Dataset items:
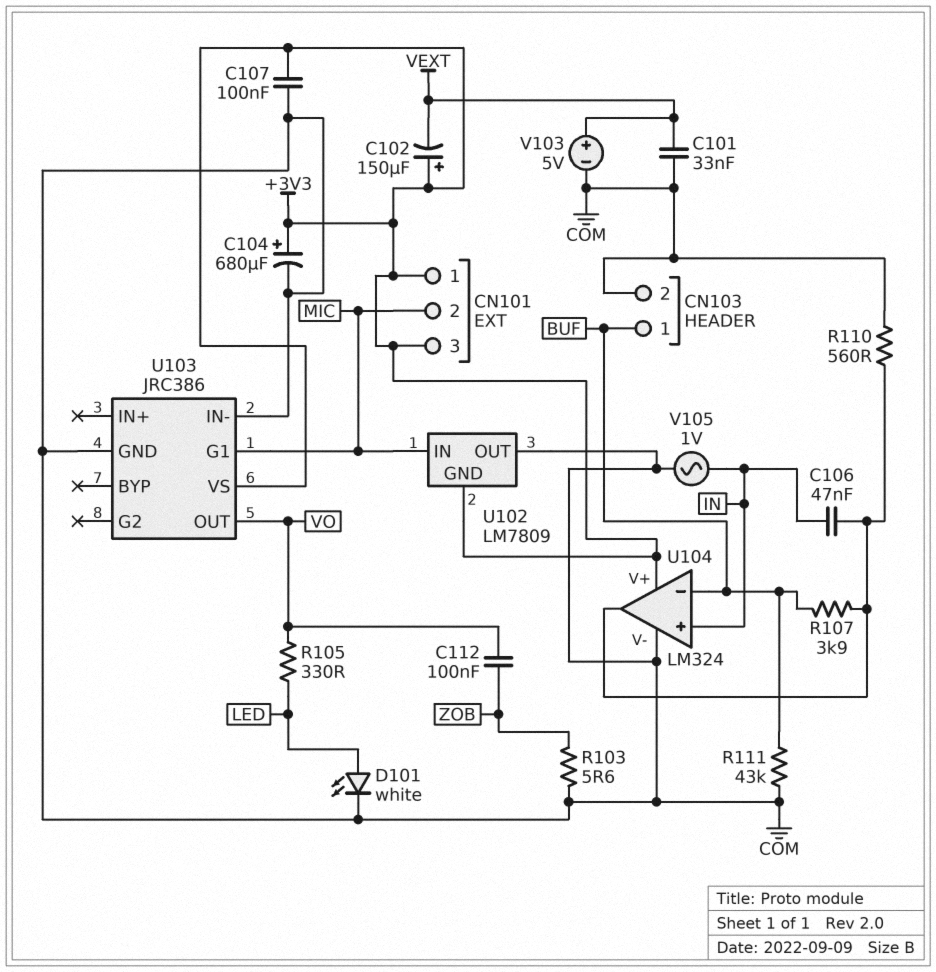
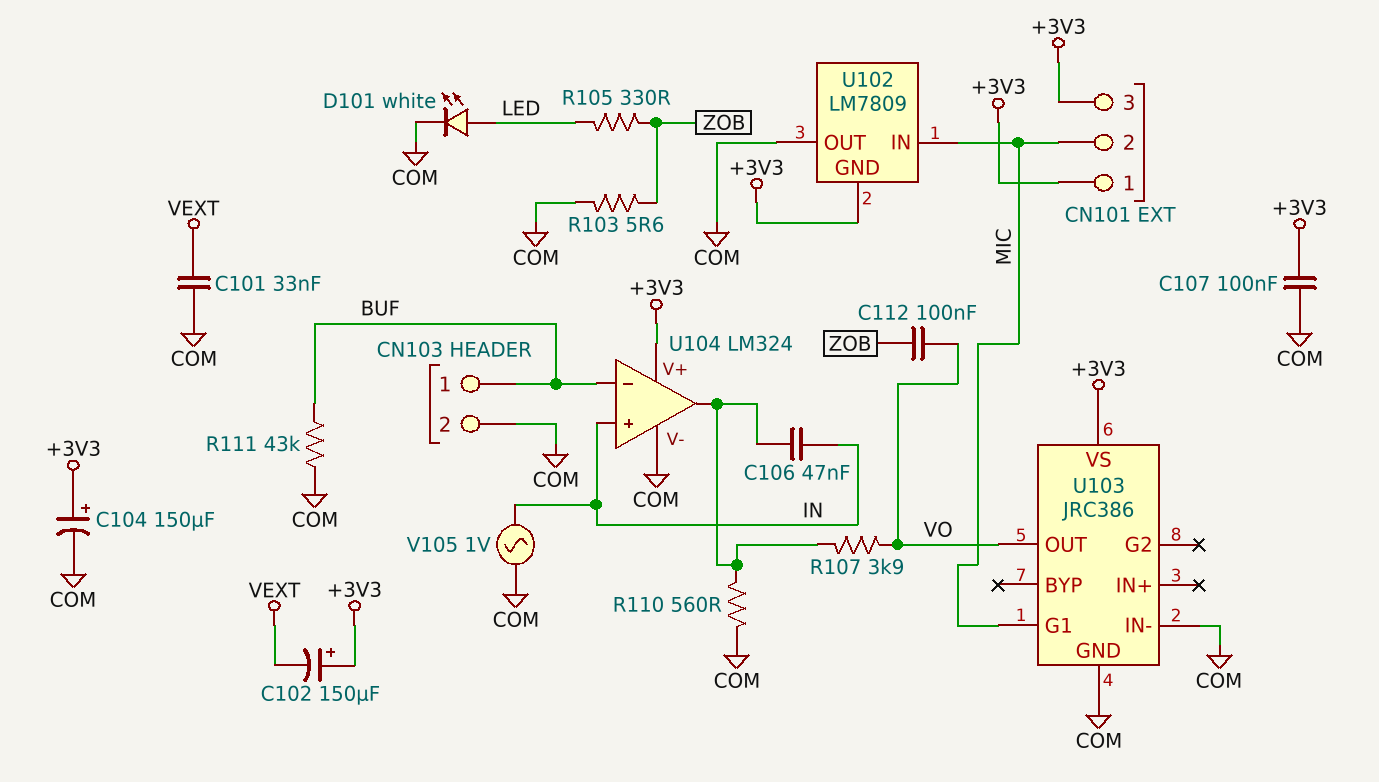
C104: 680uF (plus +3V3, minus COM) -> 150uF (plus +3V3, minus COM)
R105: 330 (LED, VO) -> 330 (LED, ZOB)
R107: 3.9k (BUF, U104/out) -> 3.9k (U104/out, VO)
V103: 5V (plus VEXT, minus COM) -> none

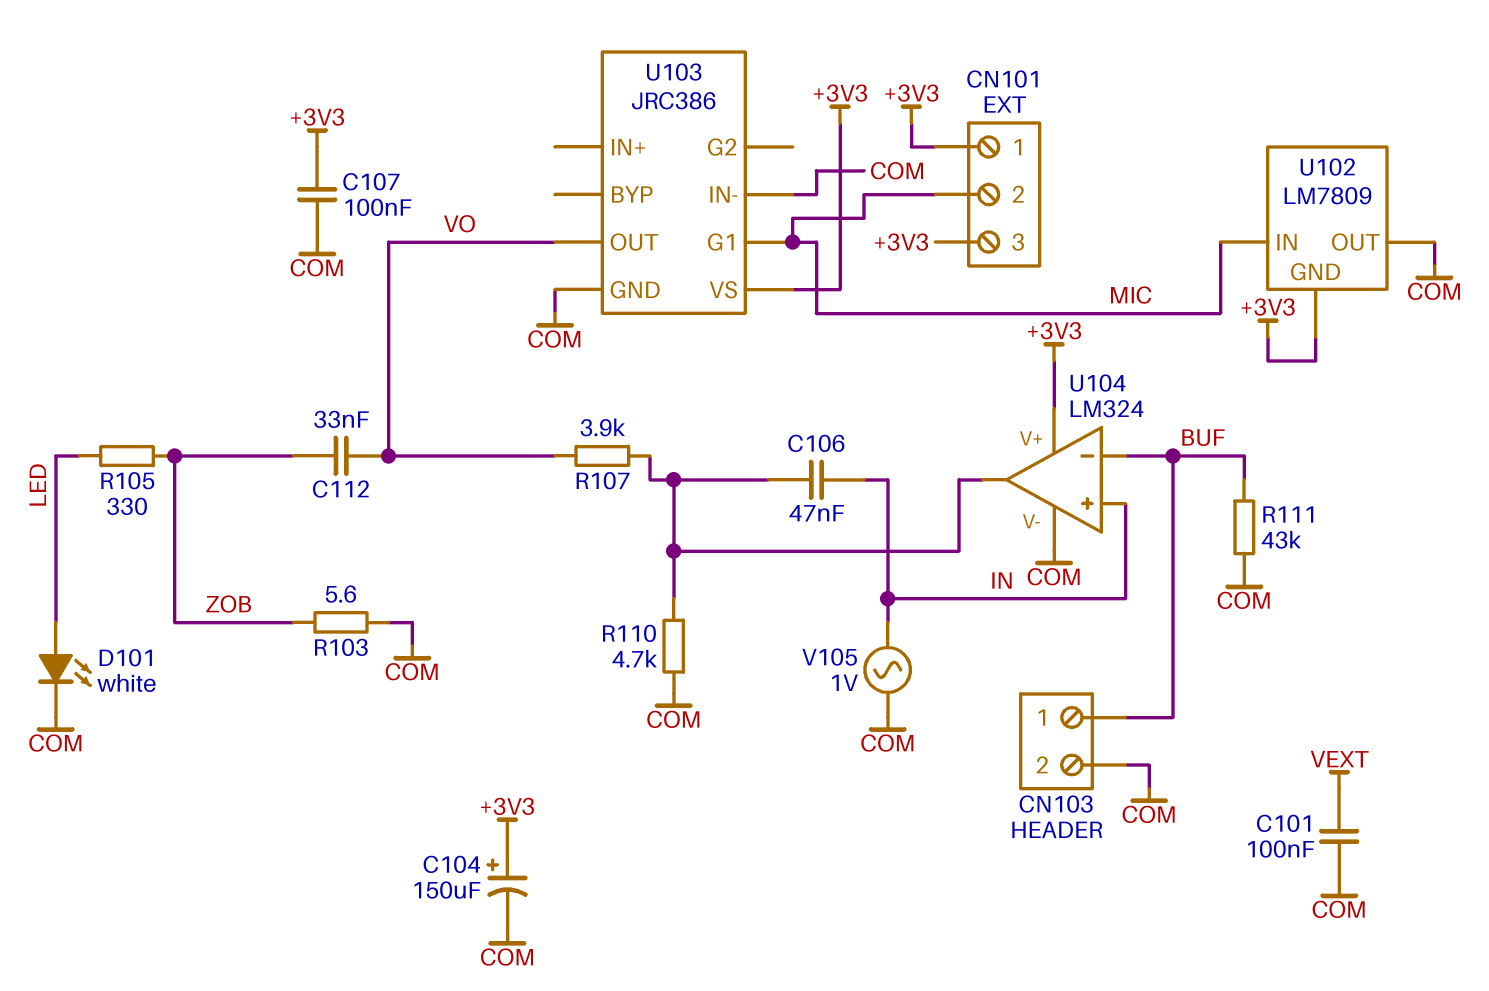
C101: 33nF (COM, VEXT) -> 100nF (COM, VEXT)
C102: 150uF (plus +3V3, minus VEXT) -> none
C112: 100nF (VO, ZOB) -> 33nF (VO, ZOB)
R110: 560 (COM, U104/out) -> 4.7k (COM, U104/out)

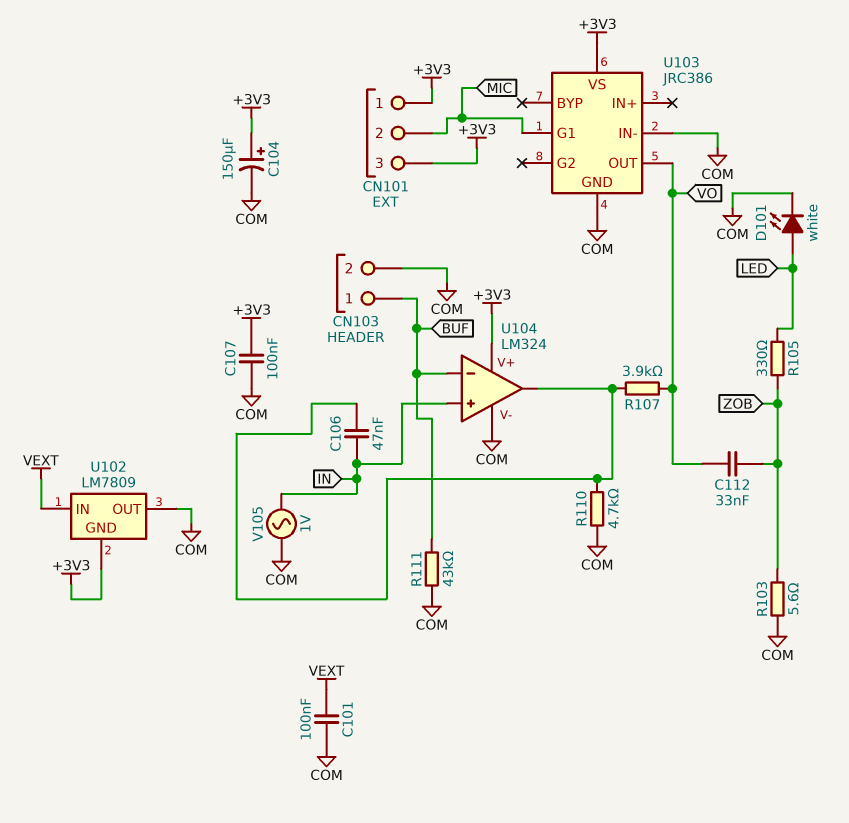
U102 pin IN: MIC -> VEXT

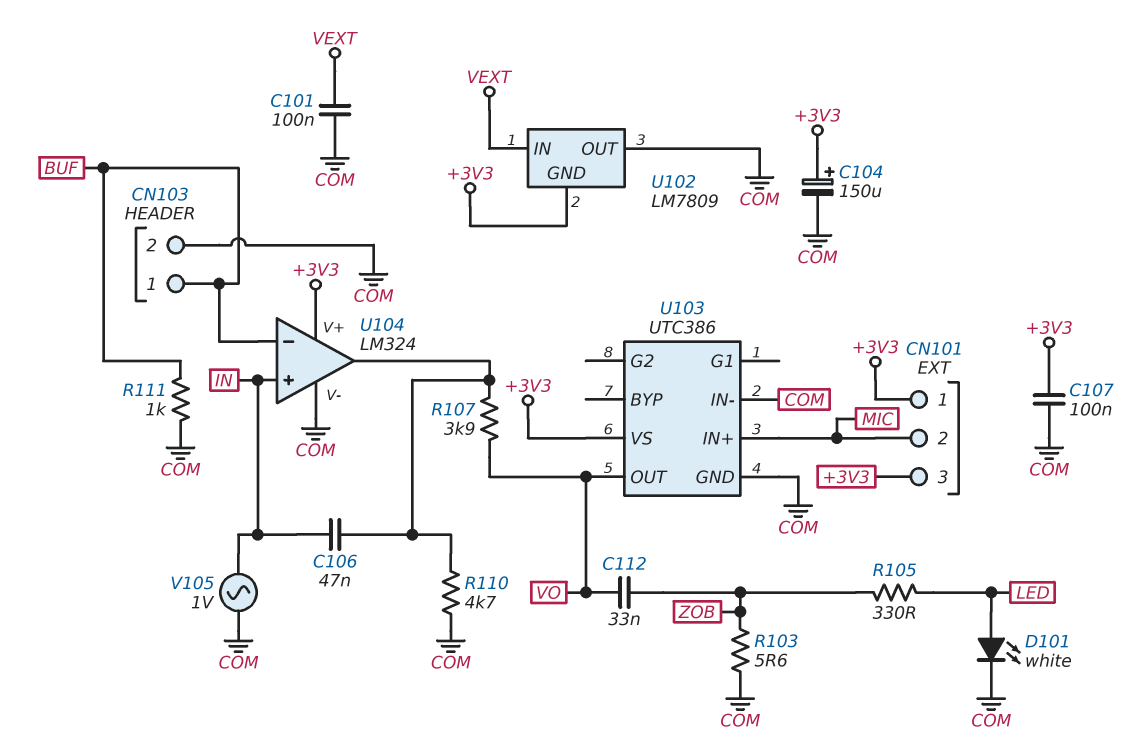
R111: 43k (BUF, COM) -> 1k (BUF, COM)
U103: JRC386 -> UTC386
U103 pin G1: MIC -> none
U103 pin IN+: none -> MIC

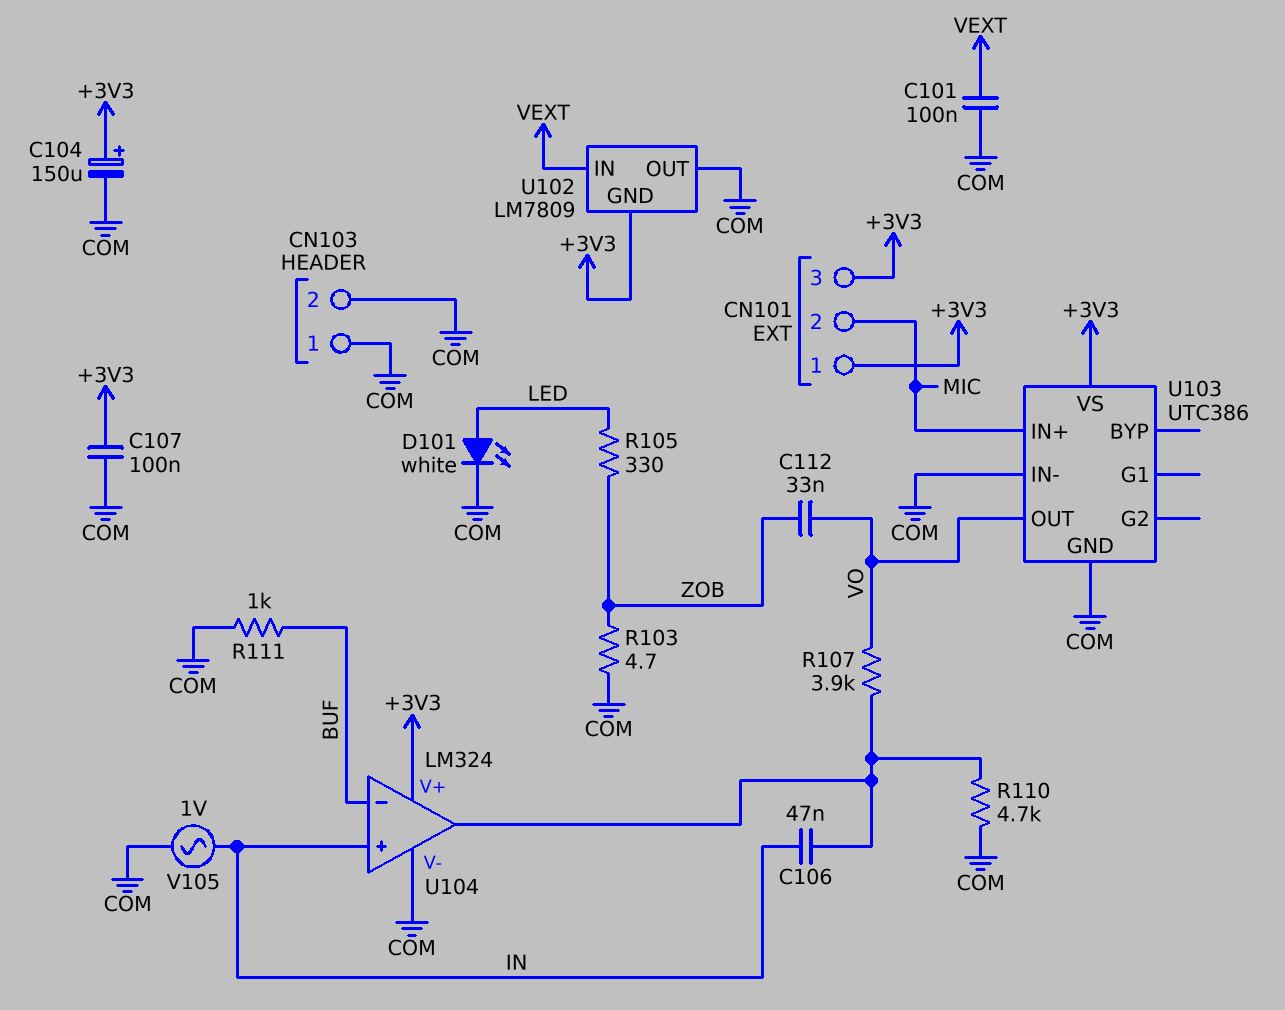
CN103 pin 1: BUF -> COM
R103: 5.6 (COM, ZOB) -> 4.7 (COM, ZOB)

TO DO:
Only lines with the word "plus" are wanted, so copy each one from the records.

ANSWER SPACE:
C104: 680uF (plus +3V3, minus COM) -> 150uF (plus +3V3, minus COM)
V103: 5V (plus VEXT, minus COM) -> none
C102: 150uF (plus +3V3, minus VEXT) -> none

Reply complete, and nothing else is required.